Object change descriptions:

***

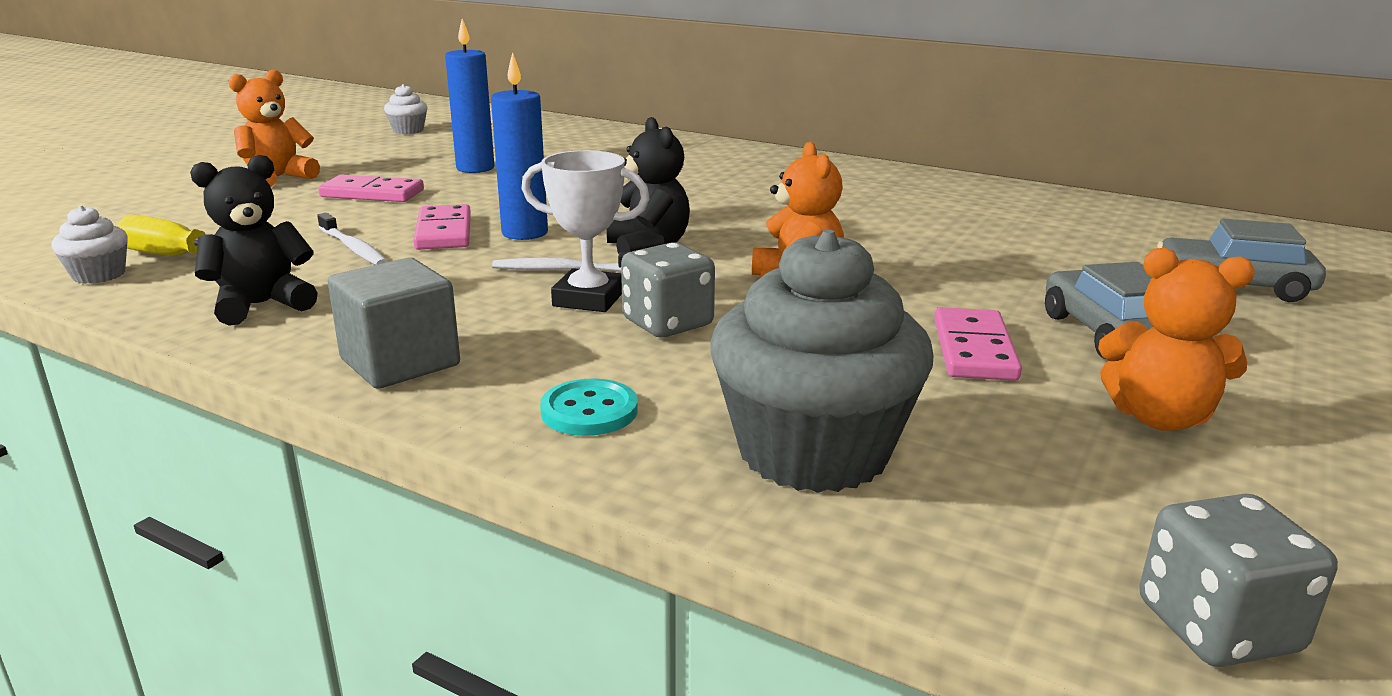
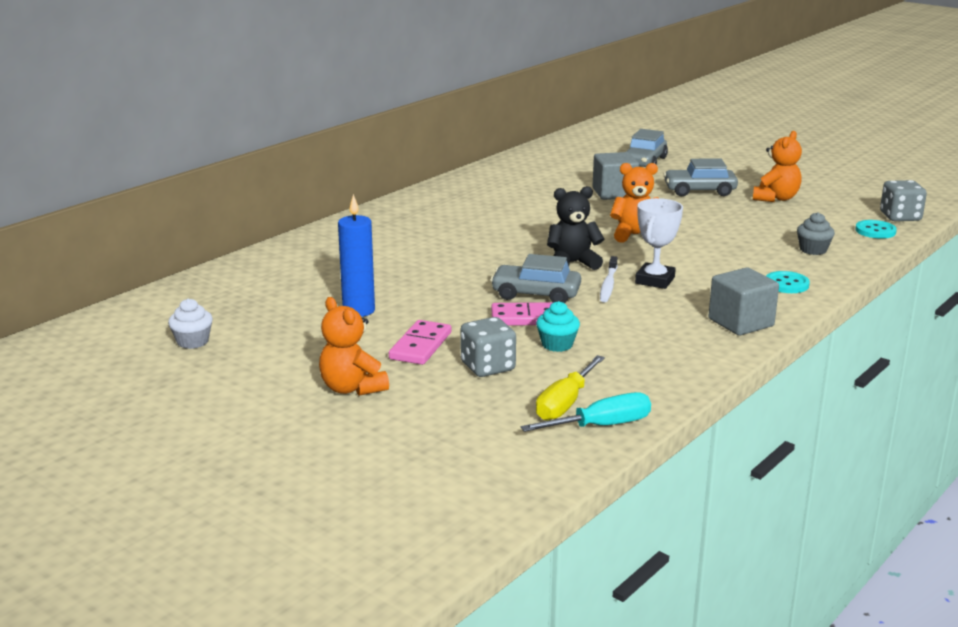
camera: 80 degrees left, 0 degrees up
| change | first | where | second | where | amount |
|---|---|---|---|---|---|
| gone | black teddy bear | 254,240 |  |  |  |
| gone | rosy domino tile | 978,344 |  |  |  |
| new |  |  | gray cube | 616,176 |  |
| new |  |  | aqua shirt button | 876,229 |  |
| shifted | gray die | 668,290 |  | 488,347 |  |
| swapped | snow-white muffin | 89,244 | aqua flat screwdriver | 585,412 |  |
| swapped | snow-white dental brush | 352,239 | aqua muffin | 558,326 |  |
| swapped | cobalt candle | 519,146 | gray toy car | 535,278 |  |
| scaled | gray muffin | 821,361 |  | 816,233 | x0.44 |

***

Given the data above, transcribe exactly the lines from the one containing "gone | rosy" down to the one containing "snow-white dental brush", and no others.

Reply
| gone | rosy domino tile | 978,344 |  |  |  |
| new |  |  | gray cube | 616,176 |  |
| new |  |  | aqua shirt button | 876,229 |  |
| shifted | gray die | 668,290 |  | 488,347 |  |
| swapped | snow-white muffin | 89,244 | aqua flat screwdriver | 585,412 |  |
| swapped | snow-white dental brush | 352,239 | aqua muffin | 558,326 |  |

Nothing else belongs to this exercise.